→ **Stored data entries**:
________________________

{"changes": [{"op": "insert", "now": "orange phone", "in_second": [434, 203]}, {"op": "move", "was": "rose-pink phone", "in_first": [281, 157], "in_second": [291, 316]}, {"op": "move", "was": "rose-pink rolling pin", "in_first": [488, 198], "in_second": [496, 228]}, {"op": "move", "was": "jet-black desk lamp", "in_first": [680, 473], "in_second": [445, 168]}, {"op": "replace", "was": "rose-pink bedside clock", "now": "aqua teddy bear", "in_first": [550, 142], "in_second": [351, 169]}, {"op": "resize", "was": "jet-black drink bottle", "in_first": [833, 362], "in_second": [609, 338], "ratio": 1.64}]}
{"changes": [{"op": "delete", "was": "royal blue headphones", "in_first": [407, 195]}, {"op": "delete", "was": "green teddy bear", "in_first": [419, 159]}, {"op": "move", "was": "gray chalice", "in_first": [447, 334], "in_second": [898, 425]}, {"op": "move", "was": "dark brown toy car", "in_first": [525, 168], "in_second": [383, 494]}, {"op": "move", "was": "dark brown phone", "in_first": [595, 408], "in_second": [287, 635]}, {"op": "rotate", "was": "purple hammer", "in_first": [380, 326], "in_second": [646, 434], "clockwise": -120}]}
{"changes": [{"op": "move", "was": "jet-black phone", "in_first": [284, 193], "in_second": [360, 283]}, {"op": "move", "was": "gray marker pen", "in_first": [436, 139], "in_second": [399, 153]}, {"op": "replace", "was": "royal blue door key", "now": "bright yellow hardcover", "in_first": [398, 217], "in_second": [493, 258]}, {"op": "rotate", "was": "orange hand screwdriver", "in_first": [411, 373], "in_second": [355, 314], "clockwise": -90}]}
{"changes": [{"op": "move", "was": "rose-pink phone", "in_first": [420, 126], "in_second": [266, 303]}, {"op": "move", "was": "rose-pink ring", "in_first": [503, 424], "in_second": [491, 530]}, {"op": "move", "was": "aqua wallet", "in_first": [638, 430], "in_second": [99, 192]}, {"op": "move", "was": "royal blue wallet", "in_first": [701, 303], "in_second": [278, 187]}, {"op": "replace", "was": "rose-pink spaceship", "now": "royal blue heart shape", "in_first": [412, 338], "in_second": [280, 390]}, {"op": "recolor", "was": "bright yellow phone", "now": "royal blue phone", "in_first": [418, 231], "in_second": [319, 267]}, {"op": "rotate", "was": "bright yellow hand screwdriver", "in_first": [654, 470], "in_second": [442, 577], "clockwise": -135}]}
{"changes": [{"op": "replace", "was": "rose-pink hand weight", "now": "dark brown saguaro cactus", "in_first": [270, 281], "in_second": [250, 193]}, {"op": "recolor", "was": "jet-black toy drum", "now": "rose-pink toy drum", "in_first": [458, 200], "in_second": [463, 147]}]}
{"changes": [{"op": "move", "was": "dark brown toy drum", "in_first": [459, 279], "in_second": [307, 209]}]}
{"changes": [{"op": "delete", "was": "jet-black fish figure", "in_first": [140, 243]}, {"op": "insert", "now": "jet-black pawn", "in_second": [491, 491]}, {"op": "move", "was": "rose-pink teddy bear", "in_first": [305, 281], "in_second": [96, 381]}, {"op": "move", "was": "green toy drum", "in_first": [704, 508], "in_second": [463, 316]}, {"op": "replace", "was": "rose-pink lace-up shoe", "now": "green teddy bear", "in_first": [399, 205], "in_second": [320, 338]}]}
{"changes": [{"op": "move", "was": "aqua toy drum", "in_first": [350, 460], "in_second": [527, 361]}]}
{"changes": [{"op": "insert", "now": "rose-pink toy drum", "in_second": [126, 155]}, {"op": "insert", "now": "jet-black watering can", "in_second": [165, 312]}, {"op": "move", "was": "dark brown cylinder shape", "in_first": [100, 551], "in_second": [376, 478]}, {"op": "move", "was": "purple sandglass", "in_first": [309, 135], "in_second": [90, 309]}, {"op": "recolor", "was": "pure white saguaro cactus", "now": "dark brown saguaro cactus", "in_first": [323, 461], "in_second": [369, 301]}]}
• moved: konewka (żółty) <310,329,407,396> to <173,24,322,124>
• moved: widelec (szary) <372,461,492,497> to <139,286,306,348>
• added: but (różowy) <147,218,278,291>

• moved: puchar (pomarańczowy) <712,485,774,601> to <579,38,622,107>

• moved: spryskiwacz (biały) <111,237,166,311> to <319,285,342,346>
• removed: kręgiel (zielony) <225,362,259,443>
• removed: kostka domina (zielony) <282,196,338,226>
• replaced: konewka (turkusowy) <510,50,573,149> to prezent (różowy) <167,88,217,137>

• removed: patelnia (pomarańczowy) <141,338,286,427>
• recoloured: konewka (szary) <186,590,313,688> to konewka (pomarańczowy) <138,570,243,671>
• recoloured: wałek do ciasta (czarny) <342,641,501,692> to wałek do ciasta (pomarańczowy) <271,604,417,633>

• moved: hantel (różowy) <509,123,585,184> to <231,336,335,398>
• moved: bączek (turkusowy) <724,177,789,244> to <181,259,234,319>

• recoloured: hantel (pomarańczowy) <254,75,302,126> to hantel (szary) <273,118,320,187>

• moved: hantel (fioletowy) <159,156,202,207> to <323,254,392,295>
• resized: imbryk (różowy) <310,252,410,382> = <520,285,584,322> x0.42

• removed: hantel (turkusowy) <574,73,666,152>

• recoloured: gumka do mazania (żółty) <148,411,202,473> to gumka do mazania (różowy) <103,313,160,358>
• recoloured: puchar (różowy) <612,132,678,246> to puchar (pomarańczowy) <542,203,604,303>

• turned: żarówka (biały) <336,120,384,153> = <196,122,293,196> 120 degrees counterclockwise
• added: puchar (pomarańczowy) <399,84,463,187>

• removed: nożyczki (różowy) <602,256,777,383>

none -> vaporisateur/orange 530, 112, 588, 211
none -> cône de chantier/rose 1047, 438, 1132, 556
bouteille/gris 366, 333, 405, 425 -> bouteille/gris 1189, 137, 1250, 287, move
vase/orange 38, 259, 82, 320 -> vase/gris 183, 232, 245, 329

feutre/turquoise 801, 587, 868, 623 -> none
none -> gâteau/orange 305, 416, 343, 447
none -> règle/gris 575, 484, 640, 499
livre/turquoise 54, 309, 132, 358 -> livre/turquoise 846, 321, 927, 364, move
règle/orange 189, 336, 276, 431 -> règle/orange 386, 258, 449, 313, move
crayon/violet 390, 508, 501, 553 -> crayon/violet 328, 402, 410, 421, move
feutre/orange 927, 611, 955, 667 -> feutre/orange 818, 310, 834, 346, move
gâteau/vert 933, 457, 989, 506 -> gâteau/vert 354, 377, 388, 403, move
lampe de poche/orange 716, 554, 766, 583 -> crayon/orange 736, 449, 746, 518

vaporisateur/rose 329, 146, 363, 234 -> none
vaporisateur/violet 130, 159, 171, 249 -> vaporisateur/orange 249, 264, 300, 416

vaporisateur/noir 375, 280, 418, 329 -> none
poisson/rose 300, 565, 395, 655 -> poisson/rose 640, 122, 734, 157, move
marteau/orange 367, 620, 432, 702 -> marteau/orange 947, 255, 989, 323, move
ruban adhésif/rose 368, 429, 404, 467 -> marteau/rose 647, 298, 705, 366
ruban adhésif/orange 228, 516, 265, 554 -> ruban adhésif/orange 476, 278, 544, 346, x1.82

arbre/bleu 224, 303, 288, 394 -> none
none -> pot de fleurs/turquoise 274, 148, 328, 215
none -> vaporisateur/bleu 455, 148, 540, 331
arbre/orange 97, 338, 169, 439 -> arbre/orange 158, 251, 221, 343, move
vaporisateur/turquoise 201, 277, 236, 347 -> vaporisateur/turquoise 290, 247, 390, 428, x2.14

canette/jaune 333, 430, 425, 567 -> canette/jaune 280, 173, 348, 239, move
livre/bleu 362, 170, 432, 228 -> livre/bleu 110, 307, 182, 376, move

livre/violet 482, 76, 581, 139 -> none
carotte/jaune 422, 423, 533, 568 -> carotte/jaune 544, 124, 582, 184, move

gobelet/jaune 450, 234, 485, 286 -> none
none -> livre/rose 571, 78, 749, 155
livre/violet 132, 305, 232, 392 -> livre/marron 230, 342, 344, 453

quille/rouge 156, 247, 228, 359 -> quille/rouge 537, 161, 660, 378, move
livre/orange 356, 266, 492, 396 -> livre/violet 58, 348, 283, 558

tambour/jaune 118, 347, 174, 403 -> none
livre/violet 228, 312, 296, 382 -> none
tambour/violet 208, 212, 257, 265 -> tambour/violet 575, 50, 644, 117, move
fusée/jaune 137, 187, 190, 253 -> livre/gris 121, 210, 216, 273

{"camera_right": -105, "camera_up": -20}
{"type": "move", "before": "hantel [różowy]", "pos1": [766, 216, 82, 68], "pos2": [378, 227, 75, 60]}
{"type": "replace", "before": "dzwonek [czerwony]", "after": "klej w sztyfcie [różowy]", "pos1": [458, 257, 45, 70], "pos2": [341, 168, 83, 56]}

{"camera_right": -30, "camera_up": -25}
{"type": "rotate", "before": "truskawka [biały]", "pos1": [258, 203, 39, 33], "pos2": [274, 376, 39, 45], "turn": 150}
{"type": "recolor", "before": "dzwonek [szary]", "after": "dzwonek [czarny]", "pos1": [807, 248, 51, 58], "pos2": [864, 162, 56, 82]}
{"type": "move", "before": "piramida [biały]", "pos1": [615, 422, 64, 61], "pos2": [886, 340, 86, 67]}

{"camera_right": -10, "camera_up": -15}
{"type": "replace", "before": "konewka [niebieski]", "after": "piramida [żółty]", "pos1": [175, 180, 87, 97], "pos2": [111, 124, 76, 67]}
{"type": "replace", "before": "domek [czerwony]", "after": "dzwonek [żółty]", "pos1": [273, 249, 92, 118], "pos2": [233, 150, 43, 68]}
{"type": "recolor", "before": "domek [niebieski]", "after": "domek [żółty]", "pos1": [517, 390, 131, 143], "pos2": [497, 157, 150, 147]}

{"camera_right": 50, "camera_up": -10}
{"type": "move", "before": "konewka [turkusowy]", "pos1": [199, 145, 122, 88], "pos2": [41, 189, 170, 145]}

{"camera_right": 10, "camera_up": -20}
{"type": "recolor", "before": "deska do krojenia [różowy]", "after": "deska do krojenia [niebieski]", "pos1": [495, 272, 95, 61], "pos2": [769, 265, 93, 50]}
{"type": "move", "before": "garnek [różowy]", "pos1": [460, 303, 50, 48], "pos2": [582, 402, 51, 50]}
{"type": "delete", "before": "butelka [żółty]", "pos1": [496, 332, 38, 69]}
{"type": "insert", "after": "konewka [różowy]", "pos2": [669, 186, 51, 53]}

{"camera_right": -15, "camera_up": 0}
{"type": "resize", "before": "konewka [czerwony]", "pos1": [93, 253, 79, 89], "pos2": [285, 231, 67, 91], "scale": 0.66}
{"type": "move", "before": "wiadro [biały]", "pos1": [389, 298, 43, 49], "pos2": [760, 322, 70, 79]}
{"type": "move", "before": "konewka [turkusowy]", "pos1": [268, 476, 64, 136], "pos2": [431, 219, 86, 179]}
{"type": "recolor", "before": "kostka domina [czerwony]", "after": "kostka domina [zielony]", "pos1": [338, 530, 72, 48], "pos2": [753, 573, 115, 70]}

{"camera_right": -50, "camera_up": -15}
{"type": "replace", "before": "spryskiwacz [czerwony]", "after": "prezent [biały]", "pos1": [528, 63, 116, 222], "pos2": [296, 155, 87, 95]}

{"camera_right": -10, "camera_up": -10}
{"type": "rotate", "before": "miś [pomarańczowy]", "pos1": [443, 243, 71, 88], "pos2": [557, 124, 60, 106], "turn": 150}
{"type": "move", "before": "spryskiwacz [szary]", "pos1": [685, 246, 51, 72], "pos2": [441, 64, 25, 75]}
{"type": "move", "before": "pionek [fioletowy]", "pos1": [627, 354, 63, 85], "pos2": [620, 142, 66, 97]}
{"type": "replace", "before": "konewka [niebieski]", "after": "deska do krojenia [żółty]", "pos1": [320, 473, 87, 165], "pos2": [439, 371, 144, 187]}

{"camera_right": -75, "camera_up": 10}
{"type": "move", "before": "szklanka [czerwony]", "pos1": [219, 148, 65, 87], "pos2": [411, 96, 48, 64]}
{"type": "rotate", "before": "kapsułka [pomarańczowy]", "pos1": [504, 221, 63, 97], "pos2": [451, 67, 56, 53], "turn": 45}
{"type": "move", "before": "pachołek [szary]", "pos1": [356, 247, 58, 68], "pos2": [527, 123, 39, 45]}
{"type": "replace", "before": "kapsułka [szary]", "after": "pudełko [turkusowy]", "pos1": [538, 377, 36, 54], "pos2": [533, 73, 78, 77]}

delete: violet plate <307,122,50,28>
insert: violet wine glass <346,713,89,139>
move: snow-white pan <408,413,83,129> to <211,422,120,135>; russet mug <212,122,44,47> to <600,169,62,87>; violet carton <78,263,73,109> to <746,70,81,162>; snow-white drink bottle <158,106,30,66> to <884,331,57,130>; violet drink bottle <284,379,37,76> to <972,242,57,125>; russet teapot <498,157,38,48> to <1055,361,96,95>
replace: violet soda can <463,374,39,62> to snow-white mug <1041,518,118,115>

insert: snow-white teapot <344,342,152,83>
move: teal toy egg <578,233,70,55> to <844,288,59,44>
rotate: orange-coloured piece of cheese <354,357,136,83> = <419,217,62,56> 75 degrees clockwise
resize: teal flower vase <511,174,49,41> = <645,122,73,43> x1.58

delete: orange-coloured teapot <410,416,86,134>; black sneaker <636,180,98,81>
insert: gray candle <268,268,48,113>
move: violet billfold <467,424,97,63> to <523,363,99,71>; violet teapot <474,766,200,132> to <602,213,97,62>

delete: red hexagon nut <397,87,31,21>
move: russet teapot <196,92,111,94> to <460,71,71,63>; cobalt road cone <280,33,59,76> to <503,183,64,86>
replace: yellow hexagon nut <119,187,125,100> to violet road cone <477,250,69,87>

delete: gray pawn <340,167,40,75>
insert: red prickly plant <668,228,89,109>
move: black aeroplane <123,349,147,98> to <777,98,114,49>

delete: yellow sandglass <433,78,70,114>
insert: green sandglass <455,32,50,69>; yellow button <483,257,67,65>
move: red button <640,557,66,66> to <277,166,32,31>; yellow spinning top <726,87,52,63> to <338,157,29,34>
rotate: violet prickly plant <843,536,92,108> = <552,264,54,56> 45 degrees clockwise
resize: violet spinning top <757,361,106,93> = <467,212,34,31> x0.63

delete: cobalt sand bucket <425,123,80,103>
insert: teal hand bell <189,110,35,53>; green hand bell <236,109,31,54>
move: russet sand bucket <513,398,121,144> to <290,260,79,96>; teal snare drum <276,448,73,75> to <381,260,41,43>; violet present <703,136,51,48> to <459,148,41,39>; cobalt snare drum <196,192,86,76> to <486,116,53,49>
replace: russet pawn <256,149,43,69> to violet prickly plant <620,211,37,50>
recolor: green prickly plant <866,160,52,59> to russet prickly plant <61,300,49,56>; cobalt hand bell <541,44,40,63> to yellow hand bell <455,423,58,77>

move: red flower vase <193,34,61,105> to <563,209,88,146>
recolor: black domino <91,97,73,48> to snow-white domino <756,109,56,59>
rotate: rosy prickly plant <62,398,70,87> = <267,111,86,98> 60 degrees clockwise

________________________

→ **Directions for this task**:
In the entries above, find the line with "<310,329,407,396> to <173,24,322,124>" and the line with "<372,461,492,497> to <139,286,306,348>", then restate word for word both of them and every line between, with nothing more.

→ **Answer below**:
• moved: konewka (żółty) <310,329,407,396> to <173,24,322,124>
• moved: widelec (szary) <372,461,492,497> to <139,286,306,348>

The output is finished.